(Recorded data Opens)
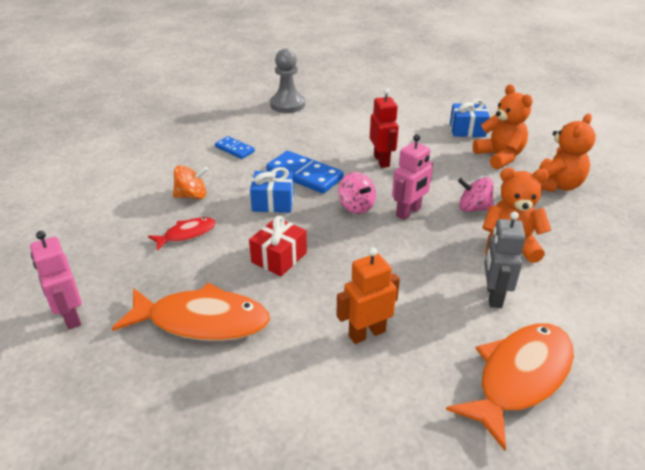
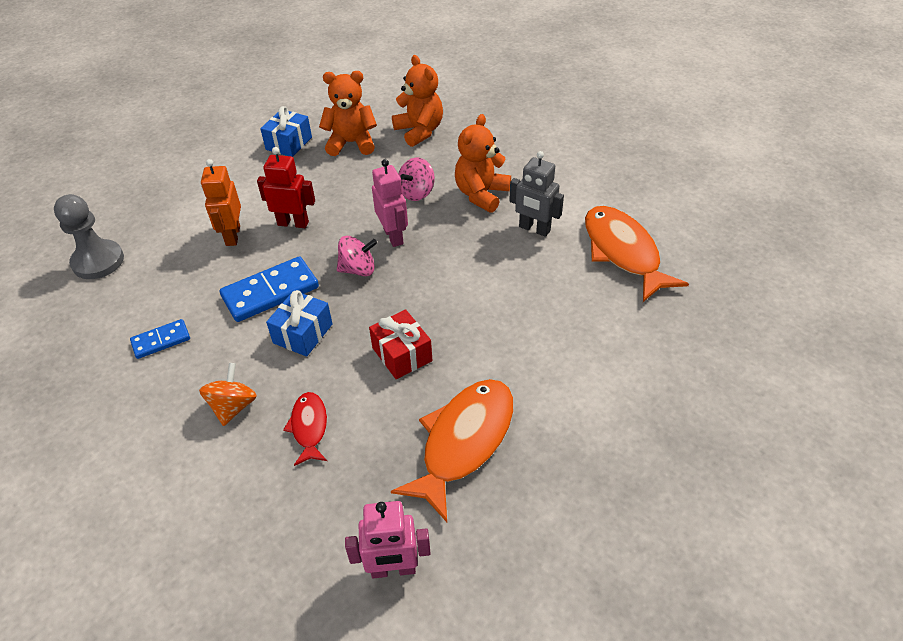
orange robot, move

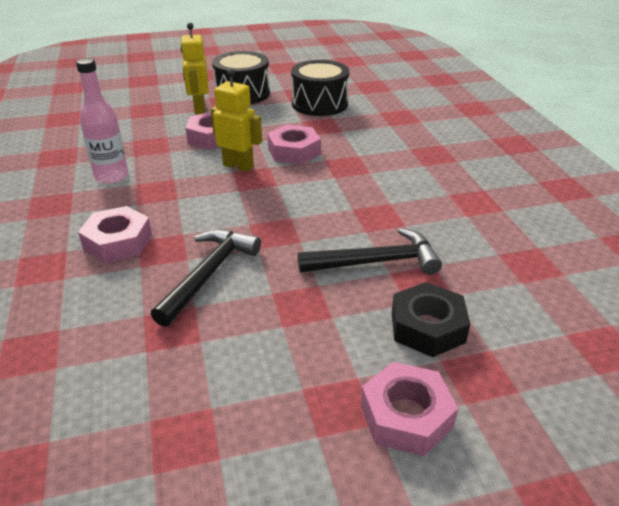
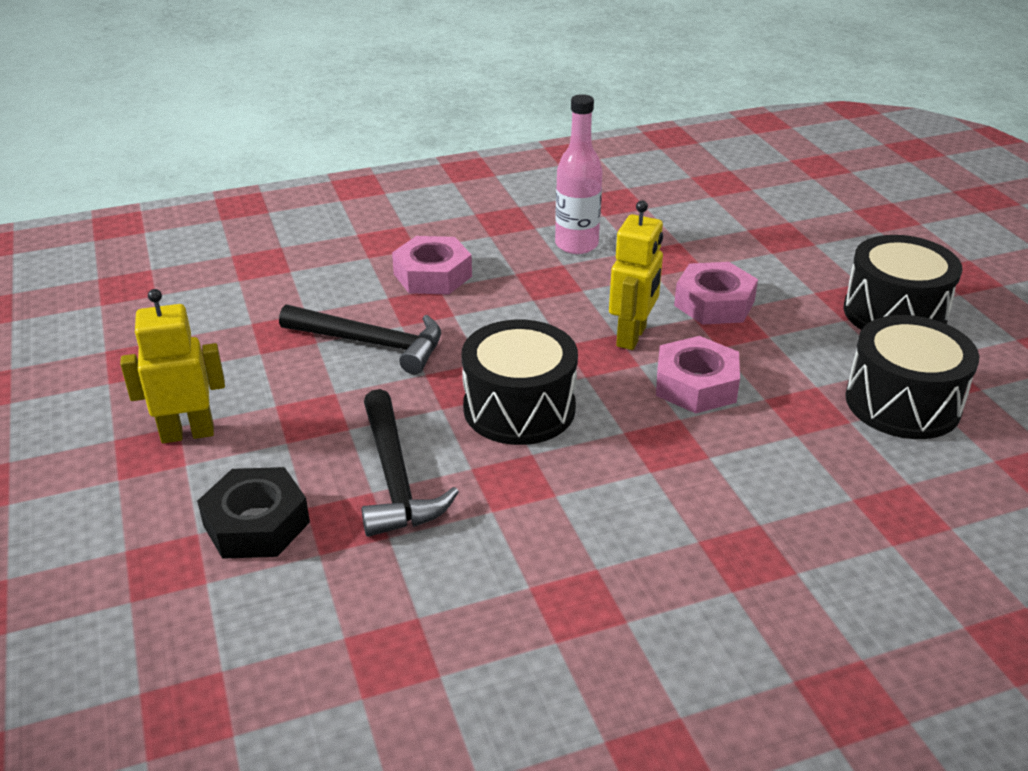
bright yellow robot (1st from left), move
nothing => black toy drum (1st from left)
pink hexagon nut (4th from left) => nothing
(Recorded data Closes)
Work to be completed: Write out the material above exactly, and omit the pictures it holds.

Exercise response:
orange robot, move

bright yellow robot (1st from left), move
nothing => black toy drum (1st from left)
pink hexagon nut (4th from left) => nothing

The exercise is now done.